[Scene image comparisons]
* * * * * * * * *

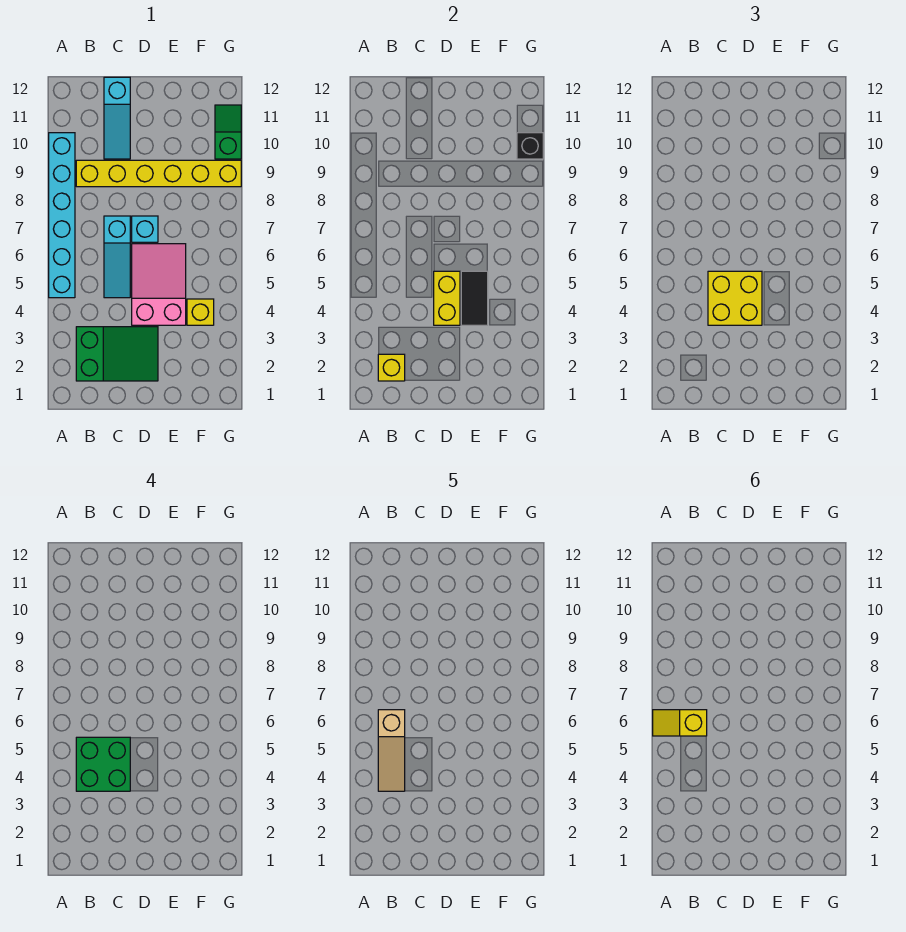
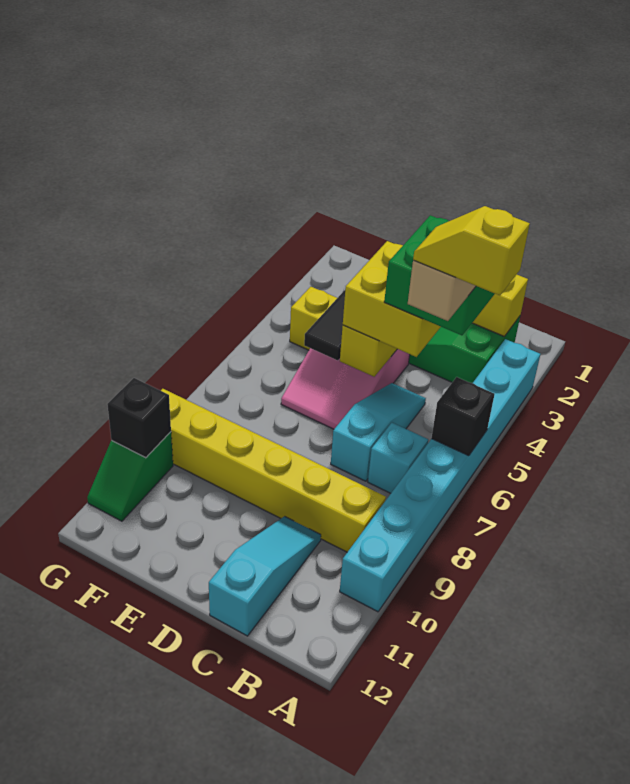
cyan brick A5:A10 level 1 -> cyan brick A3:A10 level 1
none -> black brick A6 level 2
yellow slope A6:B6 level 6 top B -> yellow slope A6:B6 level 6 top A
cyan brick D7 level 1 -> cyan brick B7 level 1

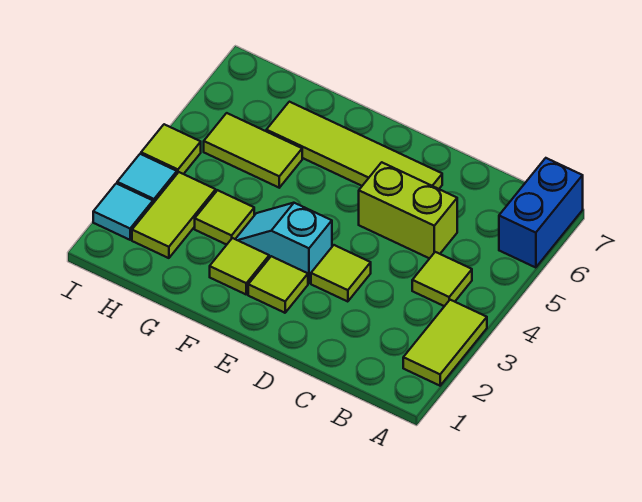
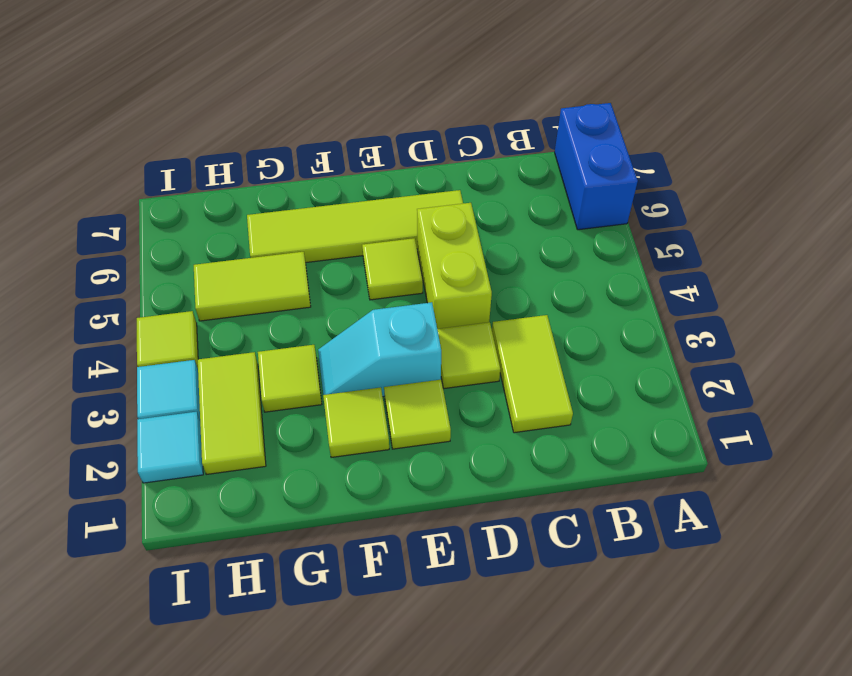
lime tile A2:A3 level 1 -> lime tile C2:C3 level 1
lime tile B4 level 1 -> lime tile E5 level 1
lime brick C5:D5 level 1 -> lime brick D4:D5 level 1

* * * * * * * * *

From the data above, copy out every line with the string "brick" in it.

## Reply
cyan brick A5:A10 level 1 -> cyan brick A3:A10 level 1
none -> black brick A6 level 2
cyan brick D7 level 1 -> cyan brick B7 level 1
lime brick C5:D5 level 1 -> lime brick D4:D5 level 1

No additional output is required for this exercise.